====== Records for this task ======

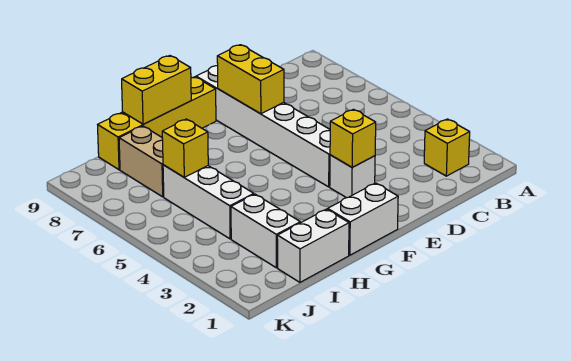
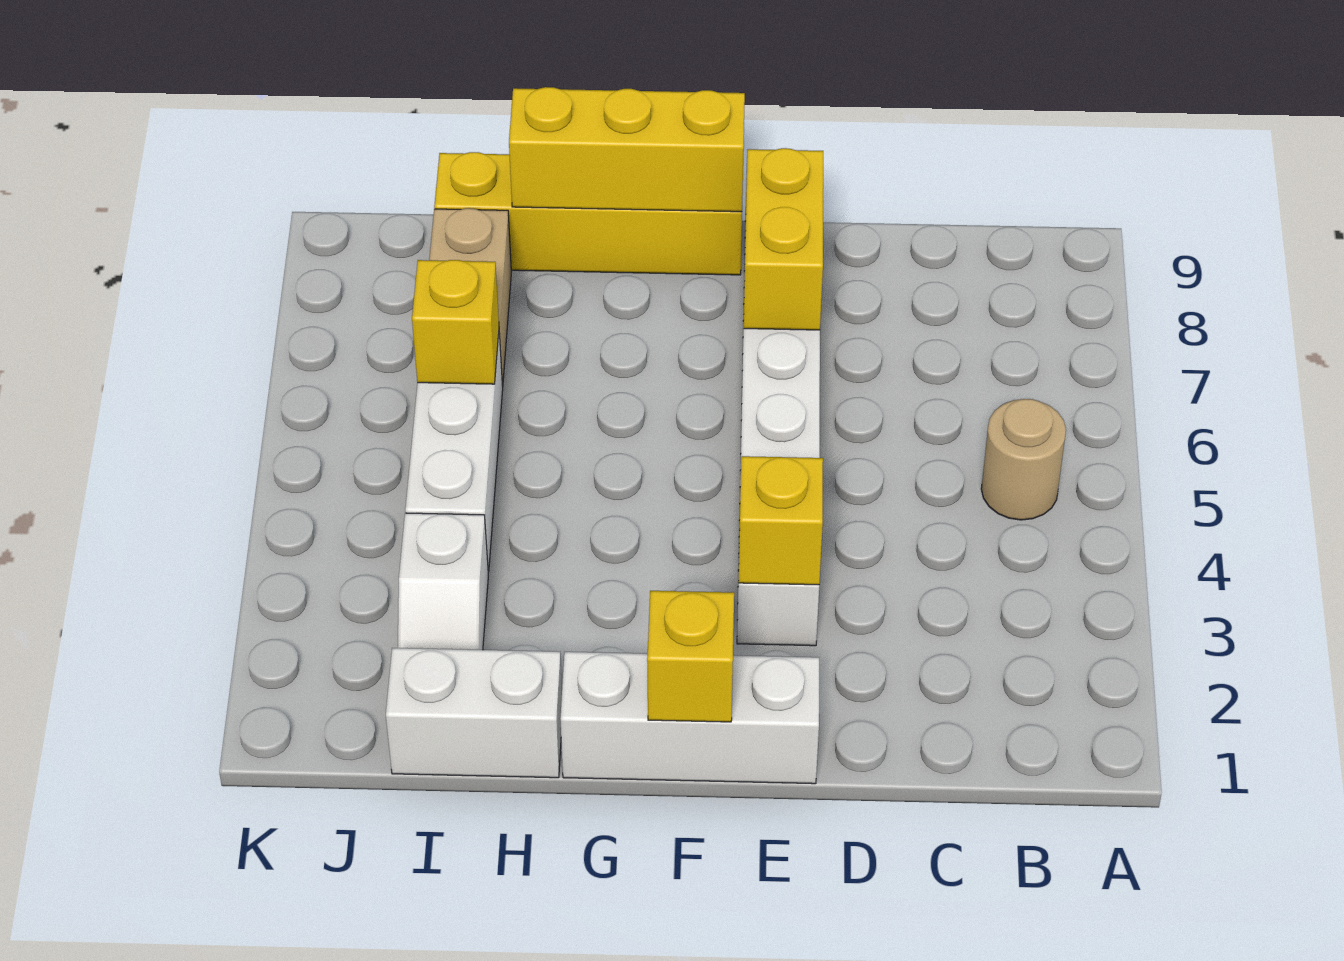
yellow brick B2 level 1 -> yellow brick F1 level 2
none -> tan round brick B5 level 1
white brick F1:G1 level 1 -> white brick E1:G1 level 1
yellow brick G9:H9 level 2 -> yellow brick F9:H9 level 2
white brick I2:I3 level 1 -> white slope I2:I3 level 1 top 3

======

Instructions for the task
Write out exactly, and only, each line from the one with "none -> tan round brick B5 level 1" down to the last line of the records above.

Solution to the problem
none -> tan round brick B5 level 1
white brick F1:G1 level 1 -> white brick E1:G1 level 1
yellow brick G9:H9 level 2 -> yellow brick F9:H9 level 2
white brick I2:I3 level 1 -> white slope I2:I3 level 1 top 3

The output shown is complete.